__ASSIGNMENT__: Each line from the one containing "(512, 238) = (392, 508): grey" through the final line of the data below must be repeated exactly.

________________________

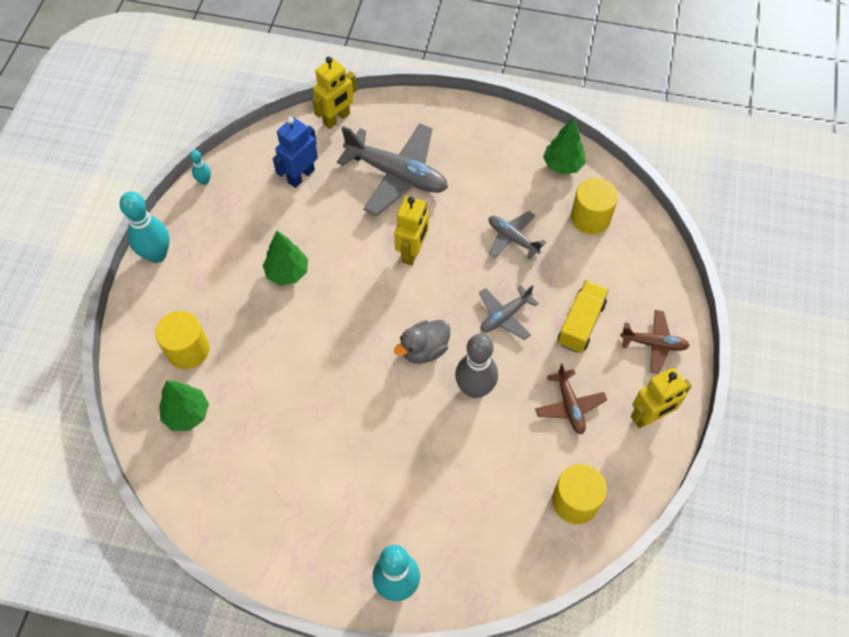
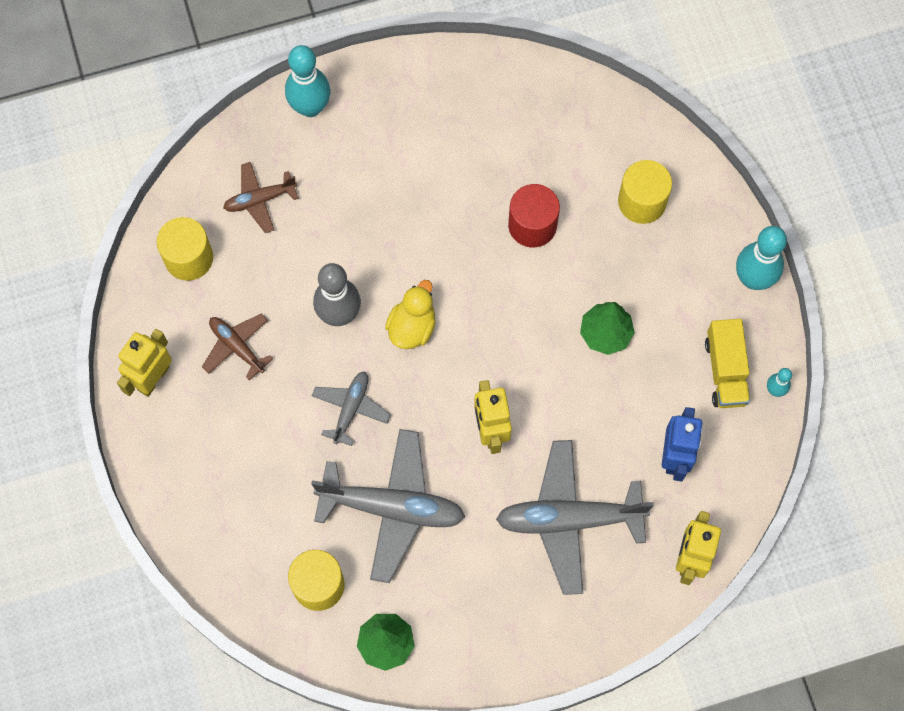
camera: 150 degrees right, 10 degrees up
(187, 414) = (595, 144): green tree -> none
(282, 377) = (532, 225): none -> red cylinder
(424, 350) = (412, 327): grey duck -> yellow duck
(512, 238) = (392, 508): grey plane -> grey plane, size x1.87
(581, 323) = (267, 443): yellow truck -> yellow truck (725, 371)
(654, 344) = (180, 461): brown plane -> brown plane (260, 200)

________________________

__REPLY__:
(512, 238) = (392, 508): grey plane -> grey plane, size x1.87
(581, 323) = (267, 443): yellow truck -> yellow truck (725, 371)
(654, 344) = (180, 461): brown plane -> brown plane (260, 200)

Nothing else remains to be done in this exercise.